• EXERCISE PROMPT: Everything in the listing below needs to be returned word for word.

──────────────────────────────

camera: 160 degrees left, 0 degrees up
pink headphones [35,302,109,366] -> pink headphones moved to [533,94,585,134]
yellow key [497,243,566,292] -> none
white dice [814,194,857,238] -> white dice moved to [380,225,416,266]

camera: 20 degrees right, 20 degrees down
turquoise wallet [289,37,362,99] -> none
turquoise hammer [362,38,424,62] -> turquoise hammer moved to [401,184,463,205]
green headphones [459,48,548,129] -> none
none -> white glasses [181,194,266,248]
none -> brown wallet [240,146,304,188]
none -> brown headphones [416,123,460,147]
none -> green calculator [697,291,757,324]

──────────────────────────────

• EXERCISE RESULT:
camera: 160 degrees left, 0 degrees up
pink headphones [35,302,109,366] -> pink headphones moved to [533,94,585,134]
yellow key [497,243,566,292] -> none
white dice [814,194,857,238] -> white dice moved to [380,225,416,266]

camera: 20 degrees right, 20 degrees down
turquoise wallet [289,37,362,99] -> none
turquoise hammer [362,38,424,62] -> turquoise hammer moved to [401,184,463,205]
green headphones [459,48,548,129] -> none
none -> white glasses [181,194,266,248]
none -> brown wallet [240,146,304,188]
none -> brown headphones [416,123,460,147]
none -> green calculator [697,291,757,324]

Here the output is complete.